EXERCISE PROMPT – From the data below, copy out every line in which the word "purple" occurs.
------------
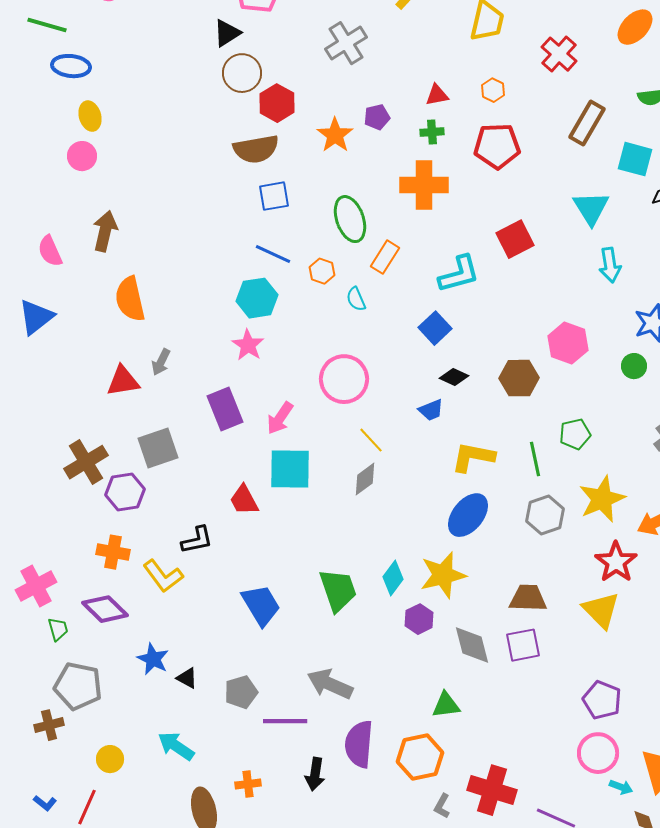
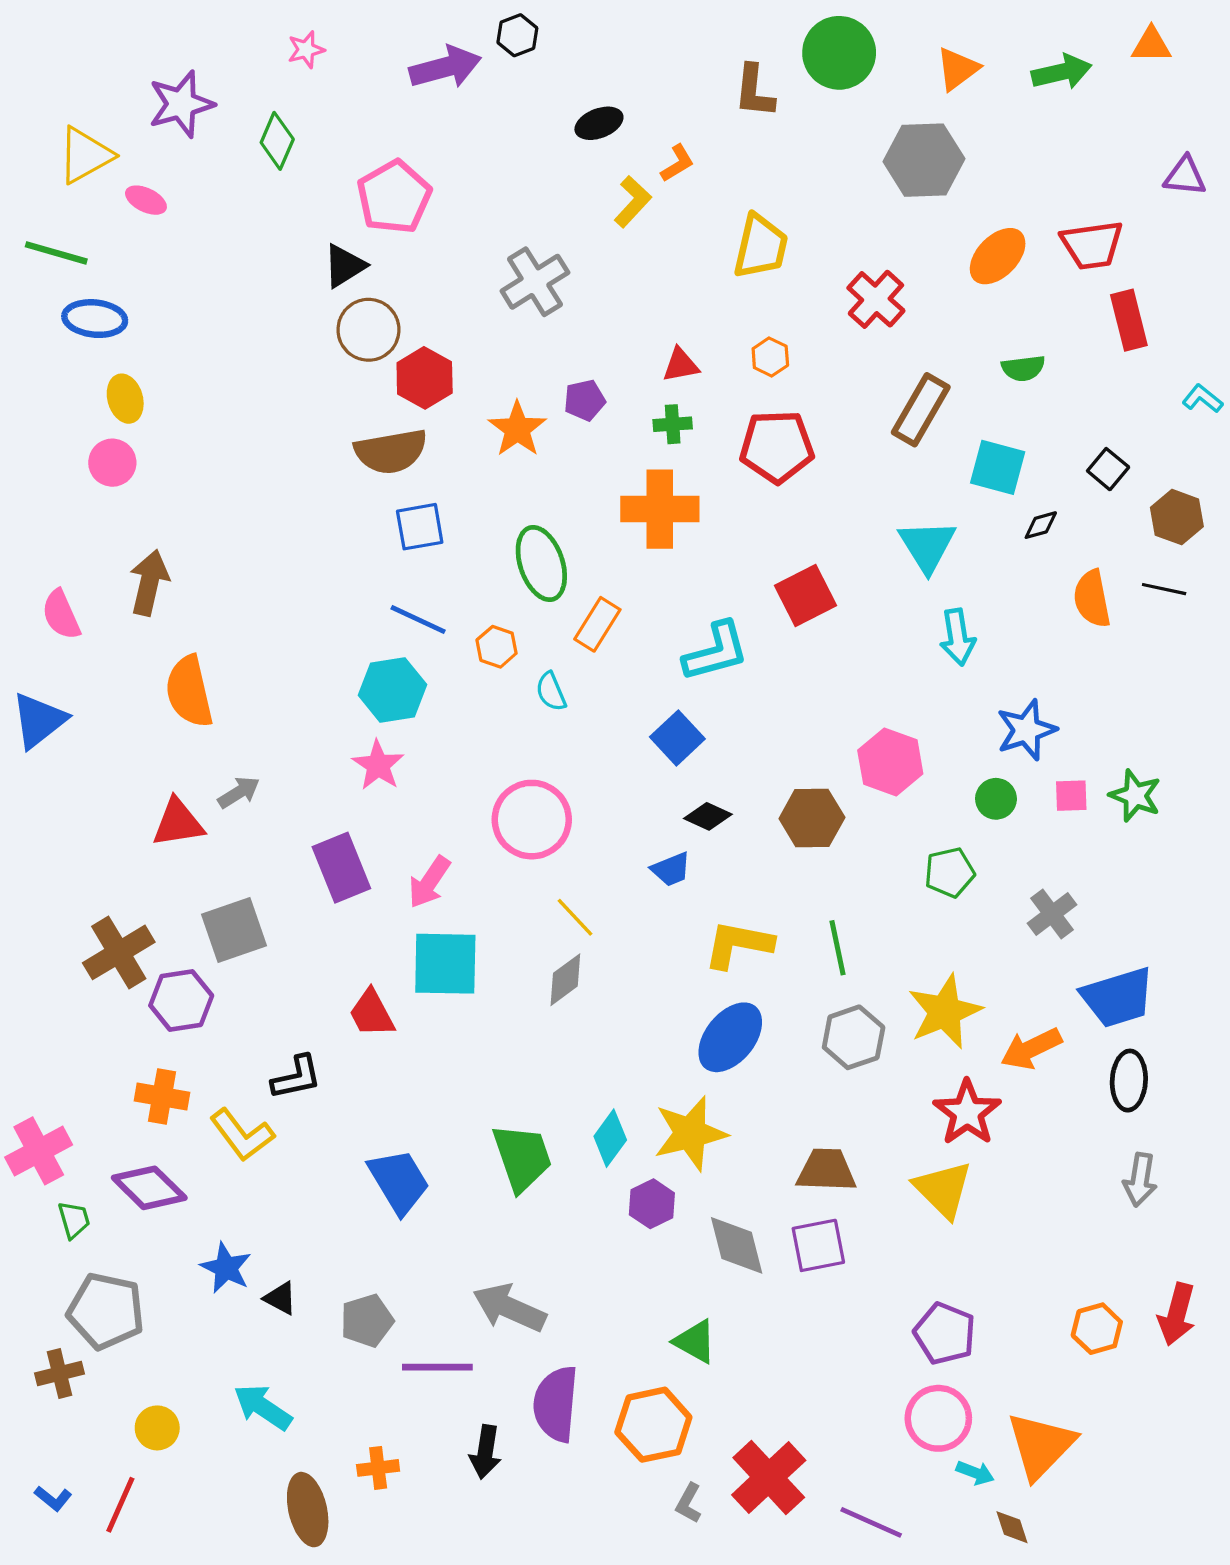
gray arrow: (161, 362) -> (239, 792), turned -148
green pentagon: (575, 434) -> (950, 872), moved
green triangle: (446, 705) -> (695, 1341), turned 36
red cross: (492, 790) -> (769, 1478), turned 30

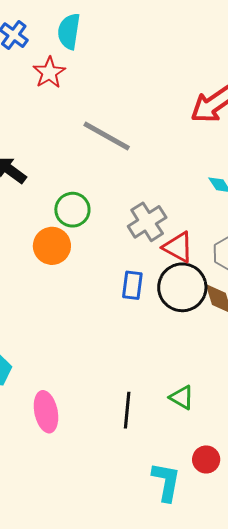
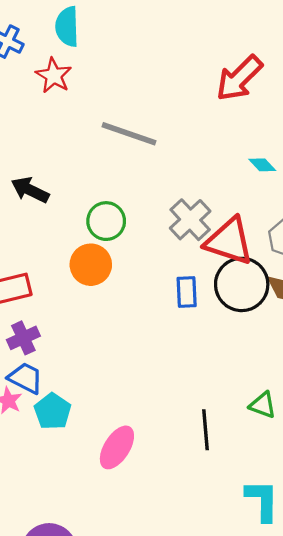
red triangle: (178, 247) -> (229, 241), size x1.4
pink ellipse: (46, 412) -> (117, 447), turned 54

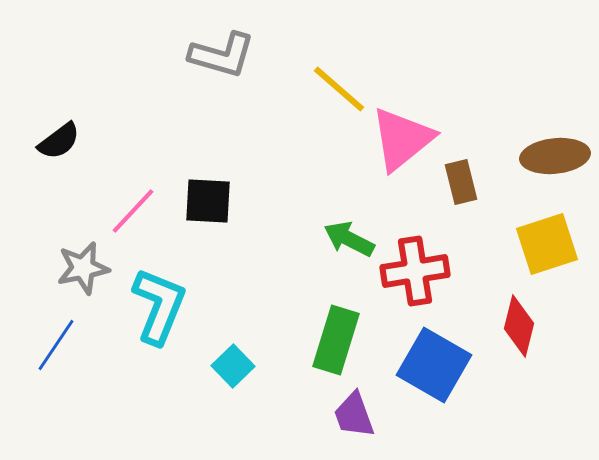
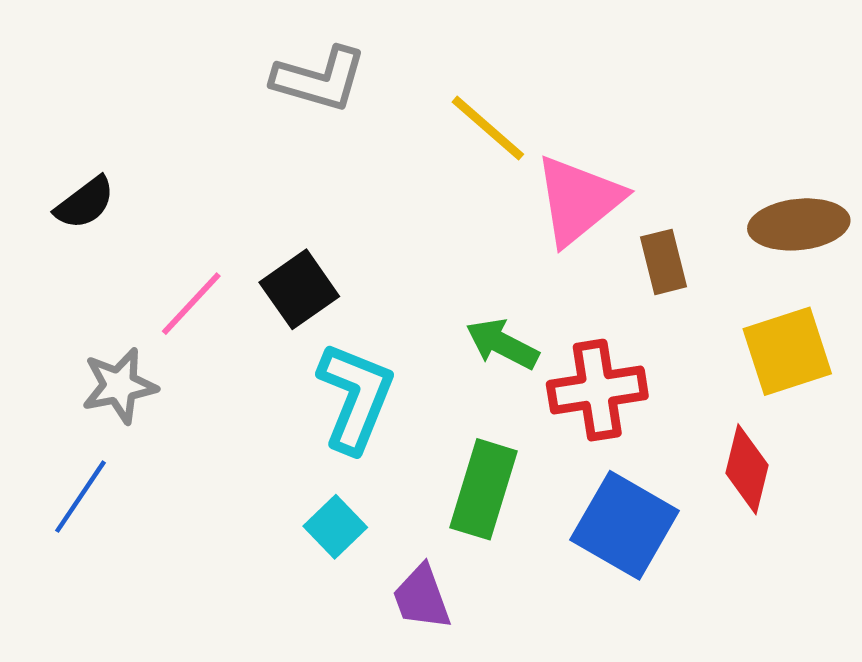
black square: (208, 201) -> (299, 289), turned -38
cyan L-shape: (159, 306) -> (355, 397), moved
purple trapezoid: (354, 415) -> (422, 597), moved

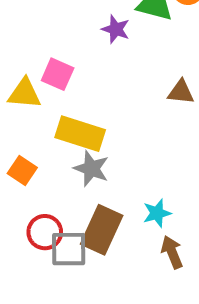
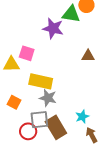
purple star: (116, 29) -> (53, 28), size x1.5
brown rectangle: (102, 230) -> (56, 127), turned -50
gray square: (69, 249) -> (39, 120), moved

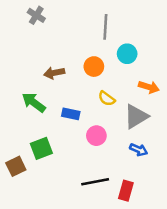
------------
TASK OUTPUT –
purple trapezoid: (354, 415) -> (422, 597), moved
purple star: (116, 29) -> (53, 28), size x1.5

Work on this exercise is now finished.